═════ LISTED ENTRIES
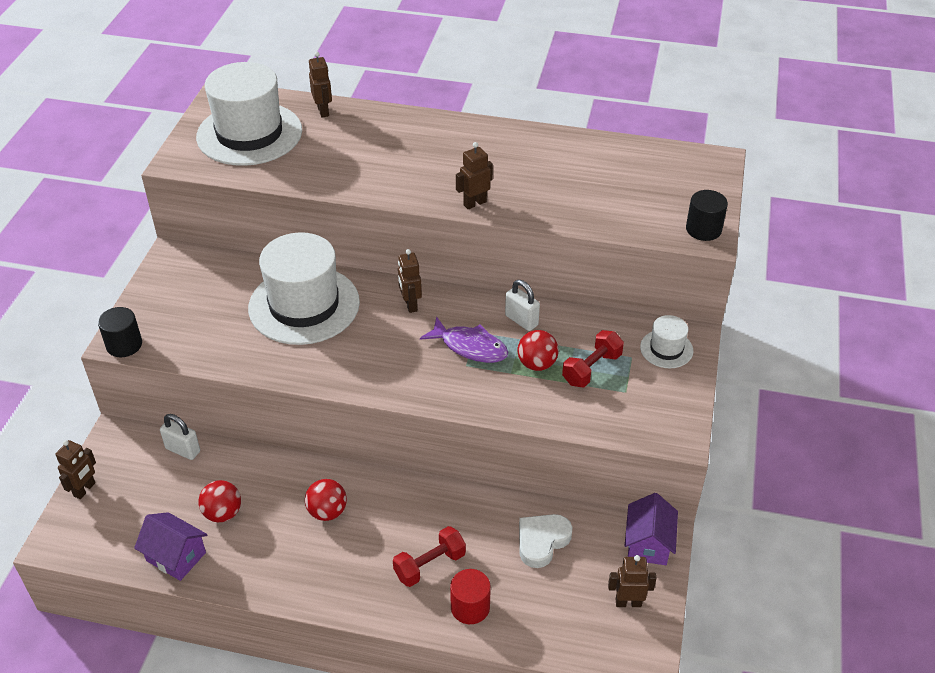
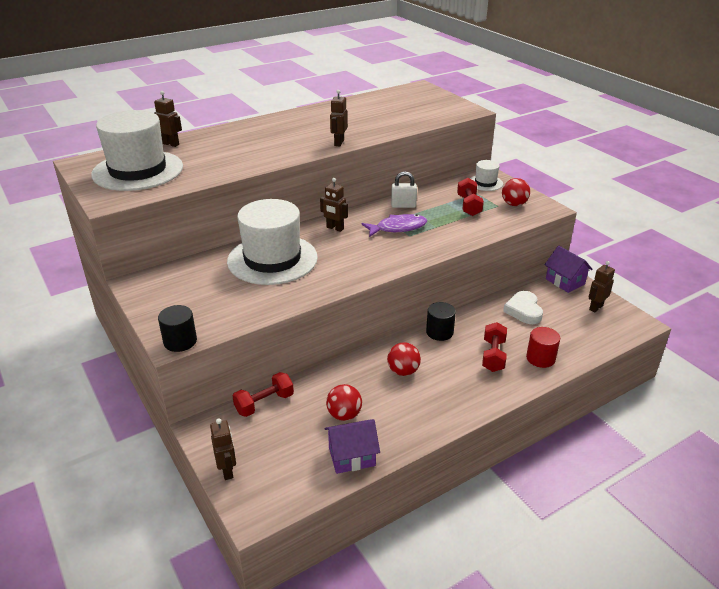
camera: 45 degrees left, 10 degrees down
(183, 450) = (264, 403): white padlock -> red dumbbell
(537, 364) = (441, 217): red ball -> red ball (514, 204)
(703, 229) = (462, 109): black cylinder -> black cylinder (439, 332)

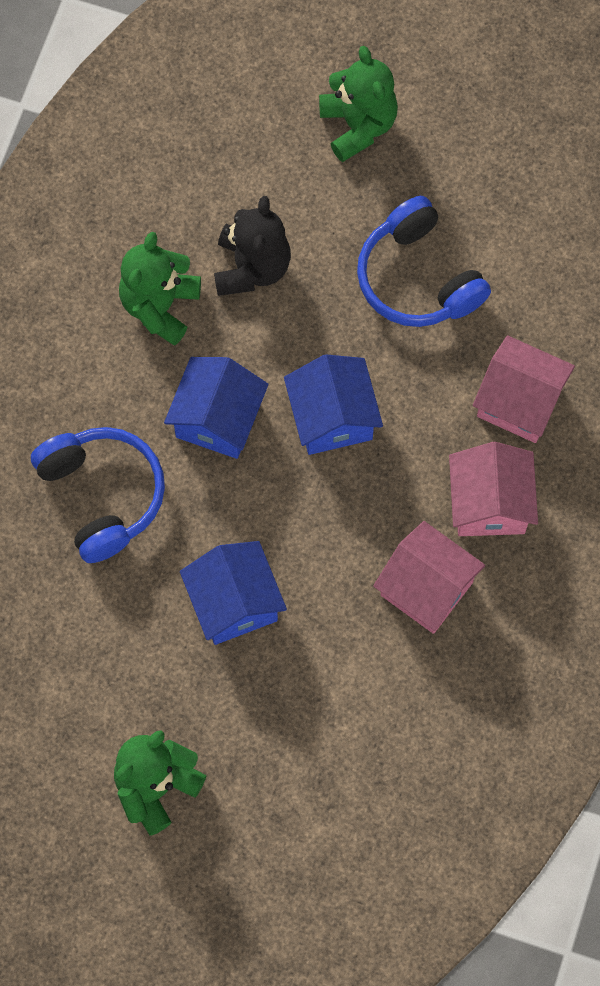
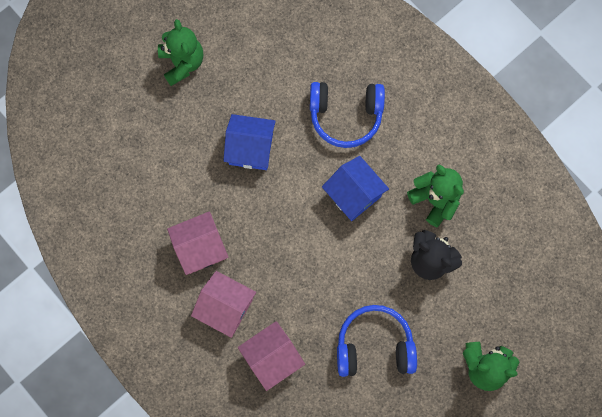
camera: 120 degrees right, 5 degrees up
(332, 417) = (321, 253): blue house -> none

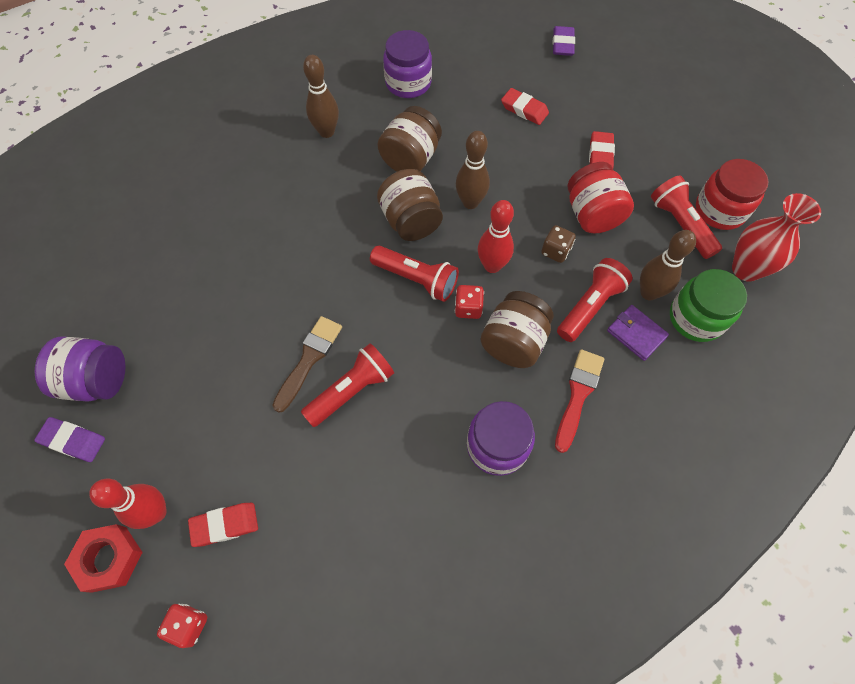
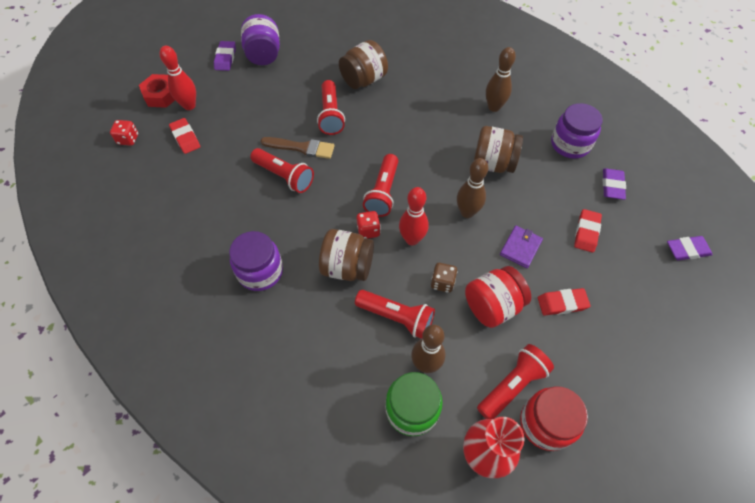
camera: 75 degrees right, 5 degrees down
(264, 311) = (331, 115): none -> red flashlight
(411, 221) = (433, 177): brown jar -> brown jar (363, 80)
(474, 69) = (612, 186): none -> purple eraser
(578, 395) = (313, 320): red brush -> none
(636, 334) = (381, 358): purple wallet -> purple wallet (520, 248)

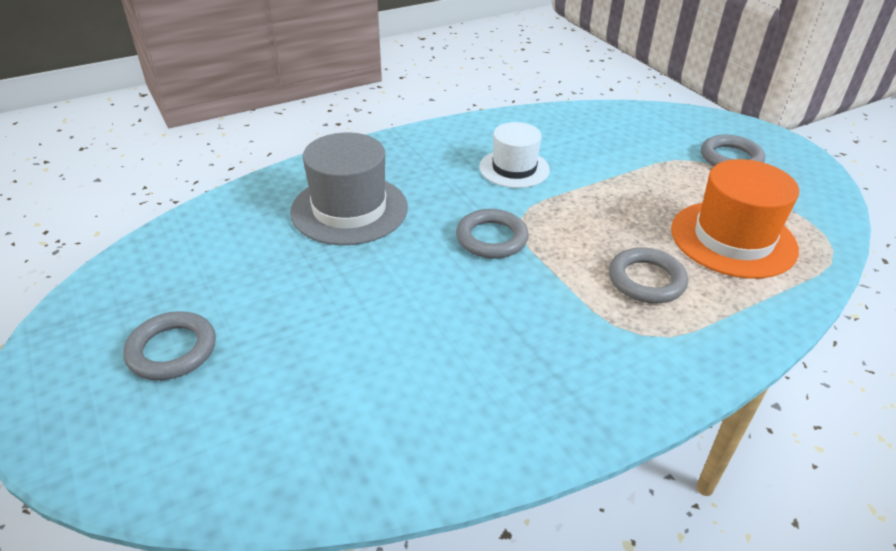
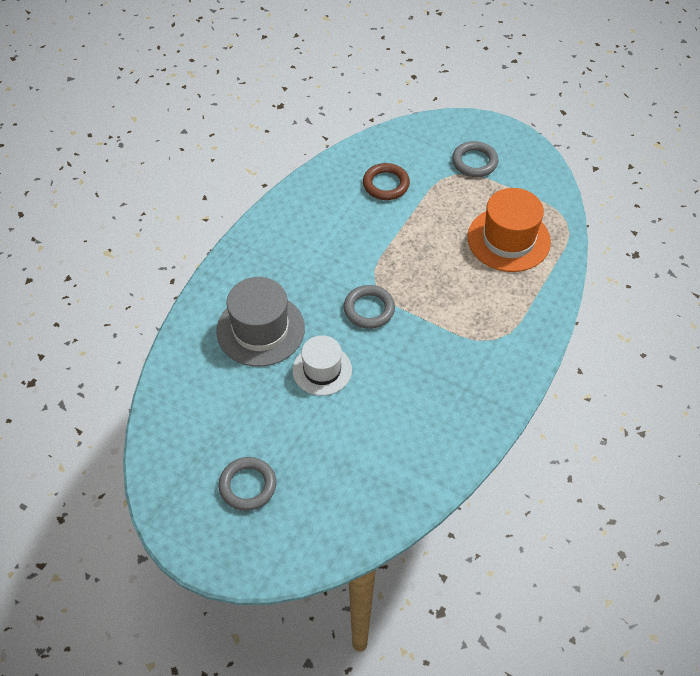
camera: 30 degrees left, 15 degrees up
(514, 168) = (341, 238): white hat -> white hat (322, 370)
(604, 144) = (386, 184): none -> brown ring
(646, 280) = (477, 298): grey ring -> none

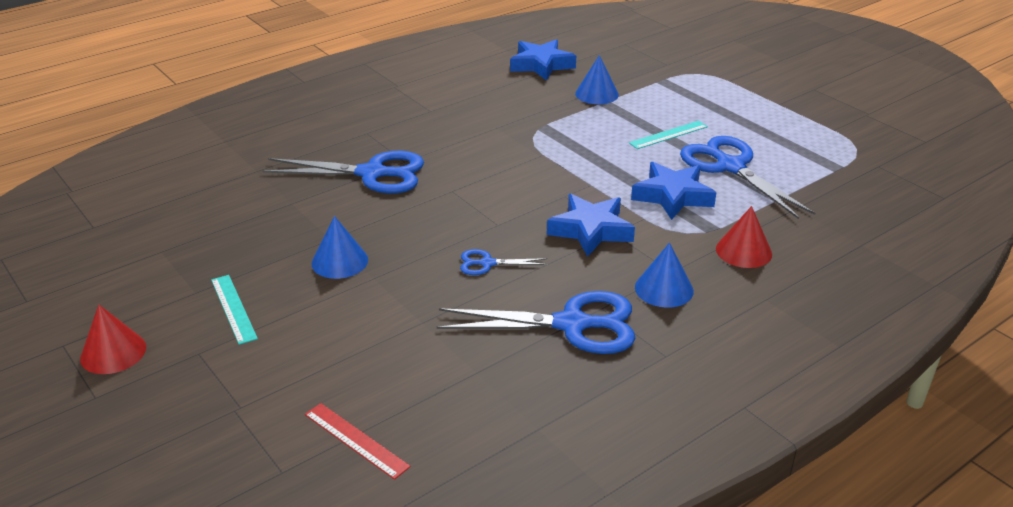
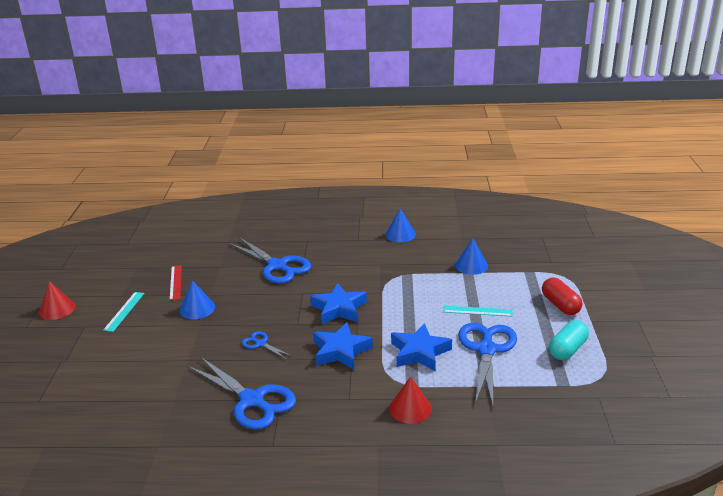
camera: 40 degrees right, 5 degrees down
(356, 440) = (82, 404): red ruler -> red ruler (175, 282)
(541, 65) = (464, 233): blue star -> blue star (339, 309)
(664, 289) = (329, 406): blue cone -> blue cone (400, 234)
(734, 100) = (560, 305): none -> red capsule
(797, 136) = (567, 349): none -> turquoise capsule

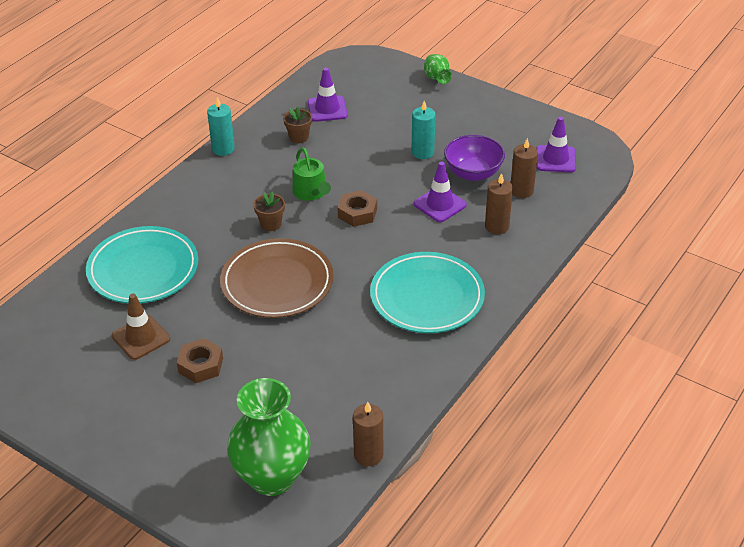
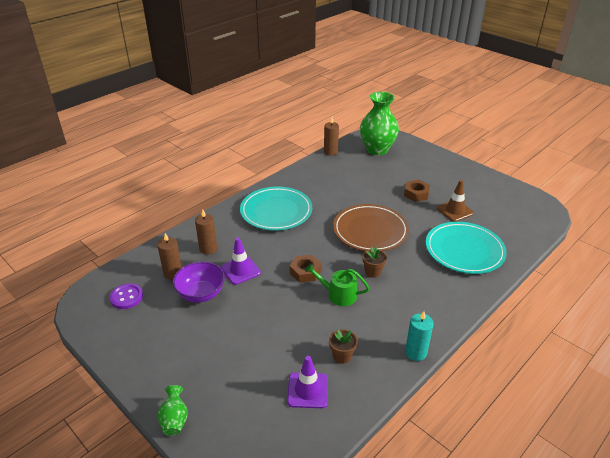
camera: 170 degrees left, 5 degrees down
(311, 192) = (338, 294): green watering can -> green watering can turned 60 degrees counterclockwise
(422, 152) = (233, 320): turquoise candle -> none
(555, 159) = (126, 297): purple traffic cone -> purple button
══════════
| DIRECTIONS FOR THIS TASK |
Write out the records above exactly as they stand, leaving out every picture.

| SOLVED PROBLEM |
camera: 45 degrees left, 10 degrees down
(183, 450) = (264, 403): white padlock -> red dumbbell
(537, 364) = (441, 217): red ball -> red ball (514, 204)
(703, 229) = (462, 109): black cylinder -> black cylinder (439, 332)

camera: 120 degrees right, 5 degrees up
(332, 417) = (321, 253): blue house -> none

camera: 75 degrees right, 5 degrees down
(264, 311) = (331, 115): none -> red flashlight
(411, 221) = (433, 177): brown jar -> brown jar (363, 80)
(474, 69) = (612, 186): none -> purple eraser
(578, 395) = (313, 320): red brush -> none
(636, 334) = (381, 358): purple wallet -> purple wallet (520, 248)

camera: 30 degrees left, 15 degrees up
(514, 168) = (341, 238): white hat -> white hat (322, 370)
(604, 144) = (386, 184): none -> brown ring
(646, 280) = (477, 298): grey ring -> none

camera: 40 degrees right, 5 degrees down
(356, 440) = (82, 404): red ruler -> red ruler (175, 282)
(541, 65) = (464, 233): blue star -> blue star (339, 309)
(664, 289) = (329, 406): blue cone -> blue cone (400, 234)
(734, 100) = (560, 305): none -> red capsule
(797, 136) = (567, 349): none -> turquoise capsule

camera: 170 degrees left, 5 degrees down
(311, 192) = (338, 294): green watering can -> green watering can turned 60 degrees counterclockwise
(422, 152) = (233, 320): turquoise candle -> none
(555, 159) = (126, 297): purple traffic cone -> purple button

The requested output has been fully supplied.